== ACTIVITY ==
Restate, exactly as written, the entries below from the line that holds "gray arrow: (195, 419) -> (135, 373), moved" through the line that holds "orange star: (103, 336) -> (155, 438), moved". Pictures are not part of the copy.

== INFORMATION SUPPLIED ==
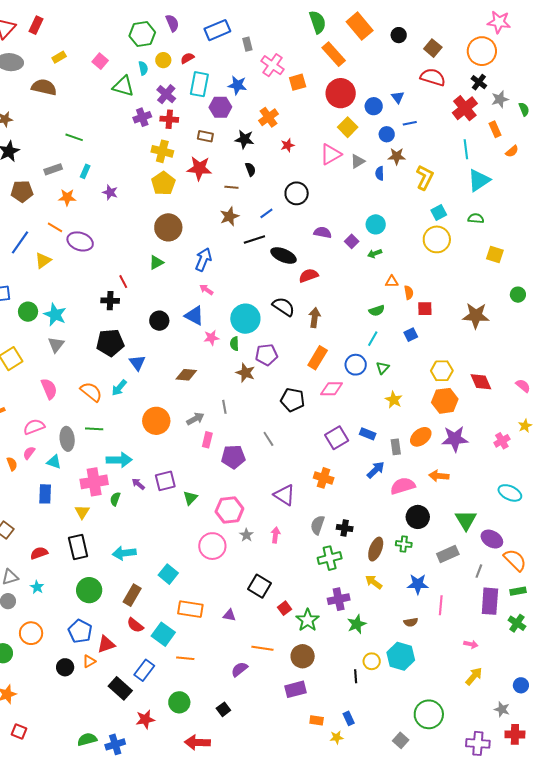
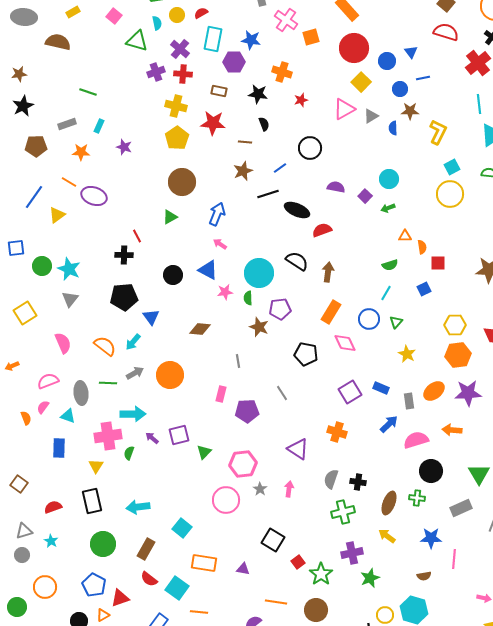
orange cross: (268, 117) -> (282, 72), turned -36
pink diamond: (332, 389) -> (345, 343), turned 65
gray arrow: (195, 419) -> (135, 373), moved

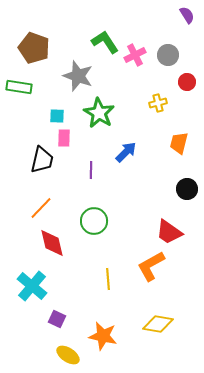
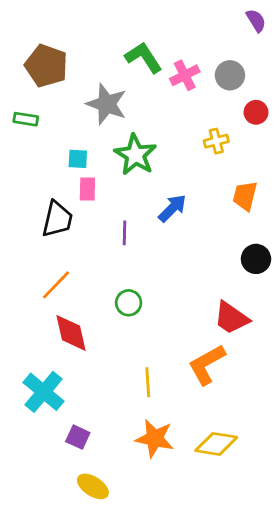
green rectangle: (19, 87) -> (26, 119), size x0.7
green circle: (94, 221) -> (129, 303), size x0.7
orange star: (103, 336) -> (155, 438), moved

...

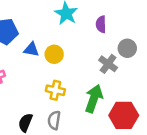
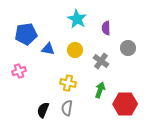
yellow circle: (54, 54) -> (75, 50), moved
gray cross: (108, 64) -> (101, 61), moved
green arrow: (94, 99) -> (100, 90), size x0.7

== SOLUTION TO THIS PROBLEM ==
gray arrow: (195, 419) -> (135, 373), moved

green rectangle: (19, 87) -> (26, 119), size x0.7
green circle: (94, 221) -> (129, 303), size x0.7
orange star: (103, 336) -> (155, 438), moved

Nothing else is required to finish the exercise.